• [Exercise details] Lines before the one containing "(588, 573) = (116, 235): none -> blue robot" are excluded; print that line and every line after it through the end of the material below, exactly.

──────────

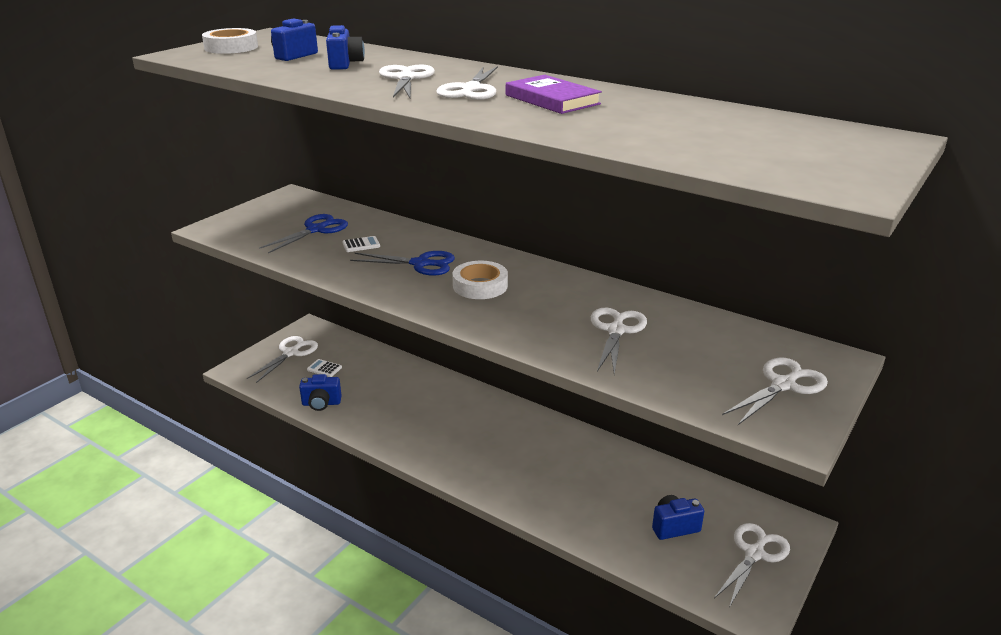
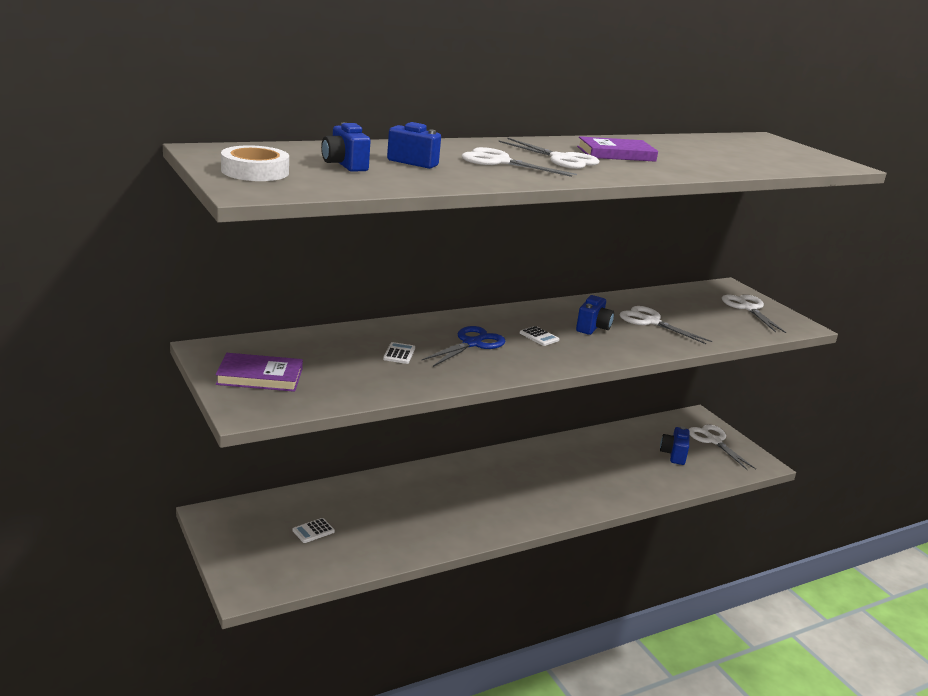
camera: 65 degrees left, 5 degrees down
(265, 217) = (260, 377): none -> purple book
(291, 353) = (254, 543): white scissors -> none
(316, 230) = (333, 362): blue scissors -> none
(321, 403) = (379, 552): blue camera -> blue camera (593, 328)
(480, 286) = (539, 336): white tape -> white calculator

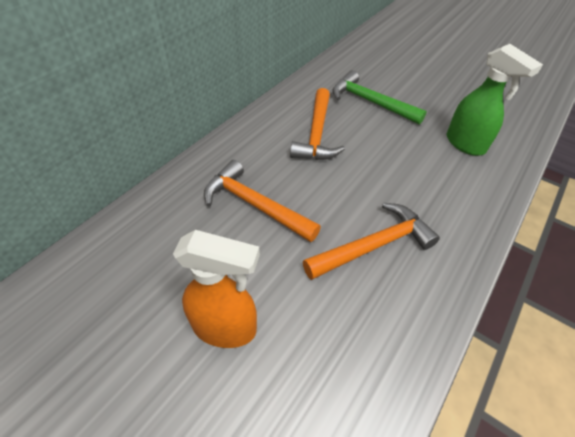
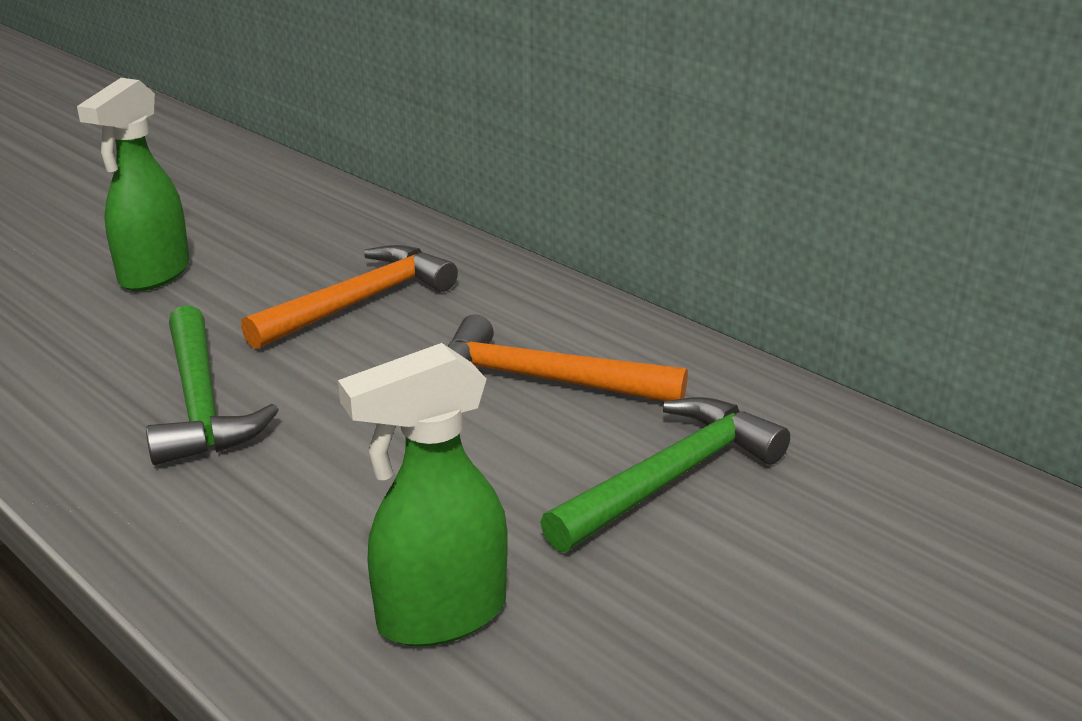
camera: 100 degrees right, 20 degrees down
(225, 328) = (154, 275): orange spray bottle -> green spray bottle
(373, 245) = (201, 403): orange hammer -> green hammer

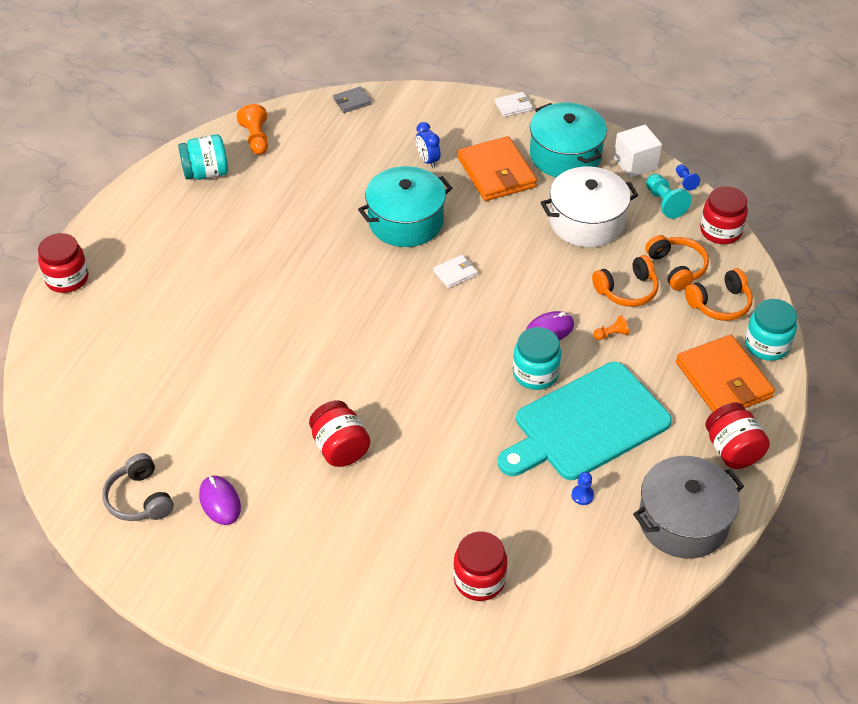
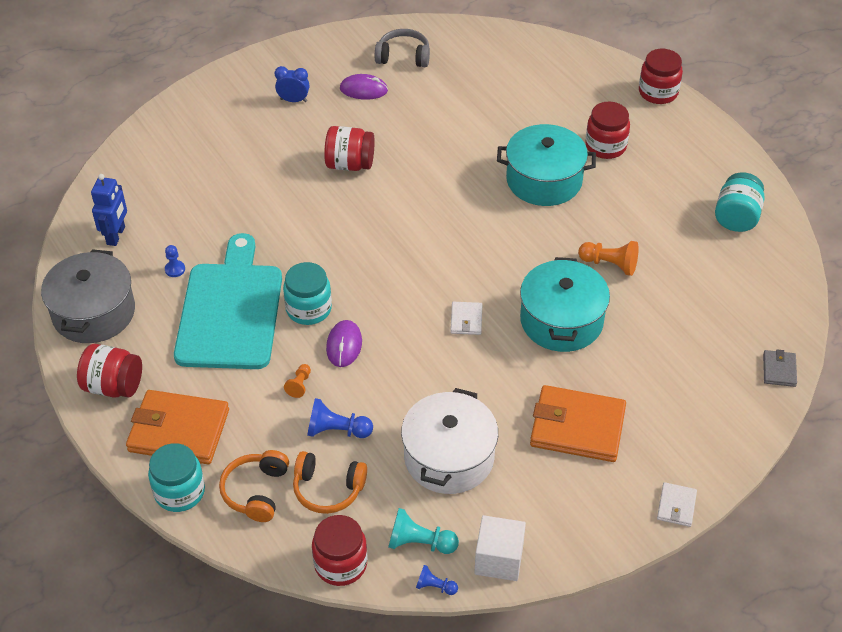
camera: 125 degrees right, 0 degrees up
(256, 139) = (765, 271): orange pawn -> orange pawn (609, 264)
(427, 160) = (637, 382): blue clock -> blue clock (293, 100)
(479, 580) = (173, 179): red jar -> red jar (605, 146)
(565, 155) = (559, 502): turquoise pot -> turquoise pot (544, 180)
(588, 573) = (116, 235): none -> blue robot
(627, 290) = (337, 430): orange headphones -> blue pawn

──────────

• [Written answer]
(588, 573) = (116, 235): none -> blue robot
(627, 290) = (337, 430): orange headphones -> blue pawn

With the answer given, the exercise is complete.